-- WHAT YOU HAVE TO DO --
Please return all of the records verbatim, with the pictures omitted.

-------

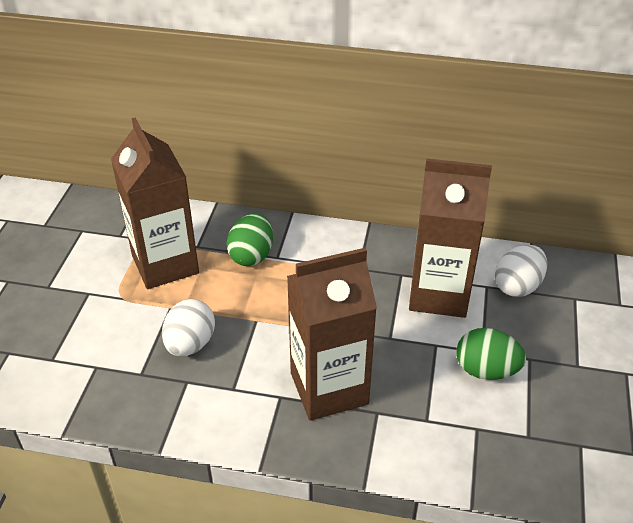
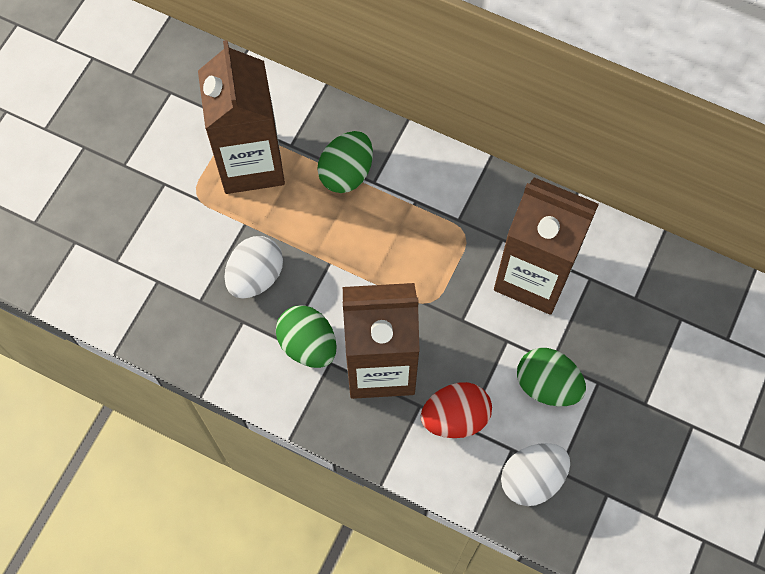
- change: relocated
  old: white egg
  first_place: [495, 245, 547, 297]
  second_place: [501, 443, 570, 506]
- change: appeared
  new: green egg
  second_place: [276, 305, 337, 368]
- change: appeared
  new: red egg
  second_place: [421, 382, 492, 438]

-------

-- OUTPUT FOR THIS EXERCISE --
- change: relocated
  old: white egg
  first_place: [495, 245, 547, 297]
  second_place: [501, 443, 570, 506]
- change: appeared
  new: green egg
  second_place: [276, 305, 337, 368]
- change: appeared
  new: red egg
  second_place: [421, 382, 492, 438]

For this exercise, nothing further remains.